*DATA IN THIS EXERCISE:*
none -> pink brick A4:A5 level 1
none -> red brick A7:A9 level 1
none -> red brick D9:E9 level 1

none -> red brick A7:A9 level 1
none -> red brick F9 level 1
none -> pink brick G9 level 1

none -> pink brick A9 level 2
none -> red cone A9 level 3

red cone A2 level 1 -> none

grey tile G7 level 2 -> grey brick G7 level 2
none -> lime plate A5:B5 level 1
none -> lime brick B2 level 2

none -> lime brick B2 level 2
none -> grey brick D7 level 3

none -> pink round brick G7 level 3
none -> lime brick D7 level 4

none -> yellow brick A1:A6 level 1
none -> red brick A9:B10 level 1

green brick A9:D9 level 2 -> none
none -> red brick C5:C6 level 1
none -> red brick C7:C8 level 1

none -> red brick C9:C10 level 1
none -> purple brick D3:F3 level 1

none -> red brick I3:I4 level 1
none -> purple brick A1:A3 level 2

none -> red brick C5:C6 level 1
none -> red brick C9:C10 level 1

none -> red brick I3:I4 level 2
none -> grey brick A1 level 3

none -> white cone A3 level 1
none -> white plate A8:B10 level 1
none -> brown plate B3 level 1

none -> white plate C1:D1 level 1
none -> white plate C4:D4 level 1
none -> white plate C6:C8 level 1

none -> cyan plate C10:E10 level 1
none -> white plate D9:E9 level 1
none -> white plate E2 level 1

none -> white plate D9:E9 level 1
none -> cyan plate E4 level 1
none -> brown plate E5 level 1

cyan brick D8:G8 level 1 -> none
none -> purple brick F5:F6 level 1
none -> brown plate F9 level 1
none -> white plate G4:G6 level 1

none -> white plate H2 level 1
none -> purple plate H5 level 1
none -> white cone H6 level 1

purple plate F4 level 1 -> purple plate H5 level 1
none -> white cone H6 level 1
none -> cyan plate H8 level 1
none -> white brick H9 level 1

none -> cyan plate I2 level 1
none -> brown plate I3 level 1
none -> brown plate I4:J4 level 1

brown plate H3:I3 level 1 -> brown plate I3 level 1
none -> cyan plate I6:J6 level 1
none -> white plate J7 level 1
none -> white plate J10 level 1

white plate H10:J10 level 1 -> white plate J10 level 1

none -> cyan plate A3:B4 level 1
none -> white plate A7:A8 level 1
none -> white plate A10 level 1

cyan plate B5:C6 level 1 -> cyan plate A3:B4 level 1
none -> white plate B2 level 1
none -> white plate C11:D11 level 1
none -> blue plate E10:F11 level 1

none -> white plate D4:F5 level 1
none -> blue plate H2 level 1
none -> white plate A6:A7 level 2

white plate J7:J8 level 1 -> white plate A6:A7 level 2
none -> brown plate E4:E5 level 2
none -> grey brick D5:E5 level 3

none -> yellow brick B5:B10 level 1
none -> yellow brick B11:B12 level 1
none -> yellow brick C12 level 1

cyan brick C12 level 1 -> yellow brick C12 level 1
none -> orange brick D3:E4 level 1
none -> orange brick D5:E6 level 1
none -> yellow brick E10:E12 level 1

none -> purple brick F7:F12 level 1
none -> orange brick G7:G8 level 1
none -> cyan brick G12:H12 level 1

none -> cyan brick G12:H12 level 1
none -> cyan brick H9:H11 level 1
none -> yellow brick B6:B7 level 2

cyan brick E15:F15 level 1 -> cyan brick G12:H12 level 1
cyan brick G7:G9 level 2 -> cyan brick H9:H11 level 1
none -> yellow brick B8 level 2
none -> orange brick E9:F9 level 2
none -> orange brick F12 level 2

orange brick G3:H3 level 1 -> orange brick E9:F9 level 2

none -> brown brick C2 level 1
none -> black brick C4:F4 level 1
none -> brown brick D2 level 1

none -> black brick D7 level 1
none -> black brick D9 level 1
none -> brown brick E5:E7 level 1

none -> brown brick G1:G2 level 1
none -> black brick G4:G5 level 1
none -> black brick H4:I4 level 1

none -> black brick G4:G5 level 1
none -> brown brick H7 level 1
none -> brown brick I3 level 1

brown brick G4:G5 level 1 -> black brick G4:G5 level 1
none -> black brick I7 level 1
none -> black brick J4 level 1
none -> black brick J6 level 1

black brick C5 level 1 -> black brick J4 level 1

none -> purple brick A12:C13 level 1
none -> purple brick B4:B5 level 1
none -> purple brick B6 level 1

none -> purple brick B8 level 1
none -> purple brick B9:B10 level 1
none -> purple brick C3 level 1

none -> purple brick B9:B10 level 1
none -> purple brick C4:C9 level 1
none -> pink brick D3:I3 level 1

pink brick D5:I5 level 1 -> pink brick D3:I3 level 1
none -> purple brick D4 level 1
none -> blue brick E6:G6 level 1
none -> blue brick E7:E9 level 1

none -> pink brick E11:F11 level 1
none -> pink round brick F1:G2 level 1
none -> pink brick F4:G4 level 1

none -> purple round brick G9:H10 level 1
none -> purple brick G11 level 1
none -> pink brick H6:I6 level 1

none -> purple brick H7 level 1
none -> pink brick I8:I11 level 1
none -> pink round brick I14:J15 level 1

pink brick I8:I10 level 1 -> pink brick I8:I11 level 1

*TASK INSTRUCTIONS:*
Each and every entry needs to be repeated exactly.

*EXERCISE SOLUTION:*
none -> pink brick A4:A5 level 1
none -> red brick A7:A9 level 1
none -> red brick D9:E9 level 1

none -> red brick A7:A9 level 1
none -> red brick F9 level 1
none -> pink brick G9 level 1

none -> pink brick A9 level 2
none -> red cone A9 level 3

red cone A2 level 1 -> none

grey tile G7 level 2 -> grey brick G7 level 2
none -> lime plate A5:B5 level 1
none -> lime brick B2 level 2

none -> lime brick B2 level 2
none -> grey brick D7 level 3

none -> pink round brick G7 level 3
none -> lime brick D7 level 4

none -> yellow brick A1:A6 level 1
none -> red brick A9:B10 level 1

green brick A9:D9 level 2 -> none
none -> red brick C5:C6 level 1
none -> red brick C7:C8 level 1

none -> red brick C9:C10 level 1
none -> purple brick D3:F3 level 1

none -> red brick I3:I4 level 1
none -> purple brick A1:A3 level 2

none -> red brick C5:C6 level 1
none -> red brick C9:C10 level 1

none -> red brick I3:I4 level 2
none -> grey brick A1 level 3

none -> white cone A3 level 1
none -> white plate A8:B10 level 1
none -> brown plate B3 level 1

none -> white plate C1:D1 level 1
none -> white plate C4:D4 level 1
none -> white plate C6:C8 level 1

none -> cyan plate C10:E10 level 1
none -> white plate D9:E9 level 1
none -> white plate E2 level 1

none -> white plate D9:E9 level 1
none -> cyan plate E4 level 1
none -> brown plate E5 level 1

cyan brick D8:G8 level 1 -> none
none -> purple brick F5:F6 level 1
none -> brown plate F9 level 1
none -> white plate G4:G6 level 1

none -> white plate H2 level 1
none -> purple plate H5 level 1
none -> white cone H6 level 1

purple plate F4 level 1 -> purple plate H5 level 1
none -> white cone H6 level 1
none -> cyan plate H8 level 1
none -> white brick H9 level 1

none -> cyan plate I2 level 1
none -> brown plate I3 level 1
none -> brown plate I4:J4 level 1

brown plate H3:I3 level 1 -> brown plate I3 level 1
none -> cyan plate I6:J6 level 1
none -> white plate J7 level 1
none -> white plate J10 level 1

white plate H10:J10 level 1 -> white plate J10 level 1

none -> cyan plate A3:B4 level 1
none -> white plate A7:A8 level 1
none -> white plate A10 level 1

cyan plate B5:C6 level 1 -> cyan plate A3:B4 level 1
none -> white plate B2 level 1
none -> white plate C11:D11 level 1
none -> blue plate E10:F11 level 1

none -> white plate D4:F5 level 1
none -> blue plate H2 level 1
none -> white plate A6:A7 level 2

white plate J7:J8 level 1 -> white plate A6:A7 level 2
none -> brown plate E4:E5 level 2
none -> grey brick D5:E5 level 3

none -> yellow brick B5:B10 level 1
none -> yellow brick B11:B12 level 1
none -> yellow brick C12 level 1

cyan brick C12 level 1 -> yellow brick C12 level 1
none -> orange brick D3:E4 level 1
none -> orange brick D5:E6 level 1
none -> yellow brick E10:E12 level 1

none -> purple brick F7:F12 level 1
none -> orange brick G7:G8 level 1
none -> cyan brick G12:H12 level 1

none -> cyan brick G12:H12 level 1
none -> cyan brick H9:H11 level 1
none -> yellow brick B6:B7 level 2

cyan brick E15:F15 level 1 -> cyan brick G12:H12 level 1
cyan brick G7:G9 level 2 -> cyan brick H9:H11 level 1
none -> yellow brick B8 level 2
none -> orange brick E9:F9 level 2
none -> orange brick F12 level 2

orange brick G3:H3 level 1 -> orange brick E9:F9 level 2

none -> brown brick C2 level 1
none -> black brick C4:F4 level 1
none -> brown brick D2 level 1

none -> black brick D7 level 1
none -> black brick D9 level 1
none -> brown brick E5:E7 level 1

none -> brown brick G1:G2 level 1
none -> black brick G4:G5 level 1
none -> black brick H4:I4 level 1

none -> black brick G4:G5 level 1
none -> brown brick H7 level 1
none -> brown brick I3 level 1

brown brick G4:G5 level 1 -> black brick G4:G5 level 1
none -> black brick I7 level 1
none -> black brick J4 level 1
none -> black brick J6 level 1

black brick C5 level 1 -> black brick J4 level 1

none -> purple brick A12:C13 level 1
none -> purple brick B4:B5 level 1
none -> purple brick B6 level 1

none -> purple brick B8 level 1
none -> purple brick B9:B10 level 1
none -> purple brick C3 level 1

none -> purple brick B9:B10 level 1
none -> purple brick C4:C9 level 1
none -> pink brick D3:I3 level 1

pink brick D5:I5 level 1 -> pink brick D3:I3 level 1
none -> purple brick D4 level 1
none -> blue brick E6:G6 level 1
none -> blue brick E7:E9 level 1

none -> pink brick E11:F11 level 1
none -> pink round brick F1:G2 level 1
none -> pink brick F4:G4 level 1

none -> purple round brick G9:H10 level 1
none -> purple brick G11 level 1
none -> pink brick H6:I6 level 1

none -> purple brick H7 level 1
none -> pink brick I8:I11 level 1
none -> pink round brick I14:J15 level 1

pink brick I8:I10 level 1 -> pink brick I8:I11 level 1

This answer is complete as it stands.